===== PROVIDED RECORDS

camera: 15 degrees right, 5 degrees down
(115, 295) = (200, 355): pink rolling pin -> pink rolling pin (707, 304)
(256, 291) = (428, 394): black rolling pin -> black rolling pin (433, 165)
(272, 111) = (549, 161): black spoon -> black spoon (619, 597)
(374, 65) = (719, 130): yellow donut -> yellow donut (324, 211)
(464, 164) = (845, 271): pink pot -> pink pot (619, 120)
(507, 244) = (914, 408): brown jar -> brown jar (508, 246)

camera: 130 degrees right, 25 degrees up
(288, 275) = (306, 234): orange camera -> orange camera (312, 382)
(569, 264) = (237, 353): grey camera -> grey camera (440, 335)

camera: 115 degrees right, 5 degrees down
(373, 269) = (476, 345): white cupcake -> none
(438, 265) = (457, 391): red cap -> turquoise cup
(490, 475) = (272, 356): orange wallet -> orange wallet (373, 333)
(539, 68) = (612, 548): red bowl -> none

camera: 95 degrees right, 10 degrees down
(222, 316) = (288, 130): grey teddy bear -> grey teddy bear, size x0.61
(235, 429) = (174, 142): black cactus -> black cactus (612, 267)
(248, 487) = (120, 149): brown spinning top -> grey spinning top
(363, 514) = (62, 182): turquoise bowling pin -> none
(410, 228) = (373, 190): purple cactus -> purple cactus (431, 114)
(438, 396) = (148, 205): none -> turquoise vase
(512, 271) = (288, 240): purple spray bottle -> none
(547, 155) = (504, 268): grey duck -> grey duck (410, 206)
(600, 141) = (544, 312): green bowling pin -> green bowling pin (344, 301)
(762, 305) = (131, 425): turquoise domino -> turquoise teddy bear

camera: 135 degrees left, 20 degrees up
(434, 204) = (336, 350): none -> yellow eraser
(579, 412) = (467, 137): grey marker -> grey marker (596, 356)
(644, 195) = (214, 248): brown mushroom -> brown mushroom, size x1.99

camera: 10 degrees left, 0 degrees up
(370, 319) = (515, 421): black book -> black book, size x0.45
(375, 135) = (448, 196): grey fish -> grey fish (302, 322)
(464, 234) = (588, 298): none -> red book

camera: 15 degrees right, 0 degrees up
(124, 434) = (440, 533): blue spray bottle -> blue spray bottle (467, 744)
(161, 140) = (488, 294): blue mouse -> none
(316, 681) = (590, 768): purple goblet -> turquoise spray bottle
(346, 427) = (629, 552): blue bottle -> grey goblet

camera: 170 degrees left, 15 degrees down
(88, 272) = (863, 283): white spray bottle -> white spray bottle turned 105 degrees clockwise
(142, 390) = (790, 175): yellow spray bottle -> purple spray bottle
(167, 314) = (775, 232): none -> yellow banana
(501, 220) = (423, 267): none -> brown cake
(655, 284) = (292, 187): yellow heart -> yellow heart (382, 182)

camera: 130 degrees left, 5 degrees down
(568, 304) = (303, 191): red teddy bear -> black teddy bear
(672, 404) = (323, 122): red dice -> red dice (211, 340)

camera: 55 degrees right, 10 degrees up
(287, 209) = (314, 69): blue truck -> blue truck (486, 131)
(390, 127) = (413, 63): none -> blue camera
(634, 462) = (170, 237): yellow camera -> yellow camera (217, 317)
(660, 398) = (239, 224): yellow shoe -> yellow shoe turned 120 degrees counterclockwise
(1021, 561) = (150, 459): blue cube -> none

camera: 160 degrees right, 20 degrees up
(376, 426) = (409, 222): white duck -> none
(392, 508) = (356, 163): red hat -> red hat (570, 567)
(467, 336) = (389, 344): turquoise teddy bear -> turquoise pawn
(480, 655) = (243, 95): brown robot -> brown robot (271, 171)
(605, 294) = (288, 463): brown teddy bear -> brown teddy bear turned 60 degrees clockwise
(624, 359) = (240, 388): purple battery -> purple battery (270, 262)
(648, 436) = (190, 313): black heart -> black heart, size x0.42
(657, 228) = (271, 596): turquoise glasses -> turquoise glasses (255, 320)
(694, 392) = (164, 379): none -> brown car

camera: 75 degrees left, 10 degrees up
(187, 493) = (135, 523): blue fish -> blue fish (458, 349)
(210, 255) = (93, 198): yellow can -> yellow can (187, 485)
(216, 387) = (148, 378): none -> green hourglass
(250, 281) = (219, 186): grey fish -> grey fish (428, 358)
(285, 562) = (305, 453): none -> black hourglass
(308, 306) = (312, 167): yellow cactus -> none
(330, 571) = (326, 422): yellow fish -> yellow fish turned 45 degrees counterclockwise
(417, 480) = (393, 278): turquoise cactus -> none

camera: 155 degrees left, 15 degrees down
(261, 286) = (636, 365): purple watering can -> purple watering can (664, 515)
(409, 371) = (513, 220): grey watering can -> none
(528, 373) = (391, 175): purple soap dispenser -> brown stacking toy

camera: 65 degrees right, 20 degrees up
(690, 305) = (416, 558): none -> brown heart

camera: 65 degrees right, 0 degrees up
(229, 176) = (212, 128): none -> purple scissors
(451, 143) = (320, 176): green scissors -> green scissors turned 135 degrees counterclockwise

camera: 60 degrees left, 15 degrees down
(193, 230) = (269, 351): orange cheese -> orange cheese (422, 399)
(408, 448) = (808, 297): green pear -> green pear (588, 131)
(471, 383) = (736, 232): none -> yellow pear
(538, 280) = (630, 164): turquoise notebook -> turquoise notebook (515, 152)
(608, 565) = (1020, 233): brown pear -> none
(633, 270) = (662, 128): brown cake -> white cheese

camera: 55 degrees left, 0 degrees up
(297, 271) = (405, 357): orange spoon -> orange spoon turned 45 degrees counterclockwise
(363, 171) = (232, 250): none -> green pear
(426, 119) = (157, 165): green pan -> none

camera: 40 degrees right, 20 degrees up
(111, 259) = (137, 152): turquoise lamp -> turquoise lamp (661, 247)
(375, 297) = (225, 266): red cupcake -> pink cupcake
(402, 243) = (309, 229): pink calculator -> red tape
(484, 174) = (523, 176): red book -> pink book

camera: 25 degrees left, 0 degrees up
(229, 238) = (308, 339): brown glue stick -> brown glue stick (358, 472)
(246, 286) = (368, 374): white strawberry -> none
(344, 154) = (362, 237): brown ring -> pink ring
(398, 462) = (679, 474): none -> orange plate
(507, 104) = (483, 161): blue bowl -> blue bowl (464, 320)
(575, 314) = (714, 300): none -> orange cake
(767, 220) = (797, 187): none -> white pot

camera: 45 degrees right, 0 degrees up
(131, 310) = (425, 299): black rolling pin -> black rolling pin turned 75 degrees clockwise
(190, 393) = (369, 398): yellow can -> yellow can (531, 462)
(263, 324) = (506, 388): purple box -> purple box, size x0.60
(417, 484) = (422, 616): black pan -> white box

==========

*ACTIVITY:*
In the entries above, find the line holding "camera: 95 degrees right, 10 degrees down" and the line holding "(762, 305) = (131, 425): turquoise", then retype exactly those two lines and every line between them, and nothing else.

*ANSWER SPACE:*
camera: 95 degrees right, 10 degrees down
(222, 316) = (288, 130): grey teddy bear -> grey teddy bear, size x0.61
(235, 429) = (174, 142): black cactus -> black cactus (612, 267)
(248, 487) = (120, 149): brown spinning top -> grey spinning top
(363, 514) = (62, 182): turquoise bowling pin -> none
(410, 228) = (373, 190): purple cactus -> purple cactus (431, 114)
(438, 396) = (148, 205): none -> turquoise vase
(512, 271) = (288, 240): purple spray bottle -> none
(547, 155) = (504, 268): grey duck -> grey duck (410, 206)
(600, 141) = (544, 312): green bowling pin -> green bowling pin (344, 301)
(762, 305) = (131, 425): turquoise domino -> turquoise teddy bear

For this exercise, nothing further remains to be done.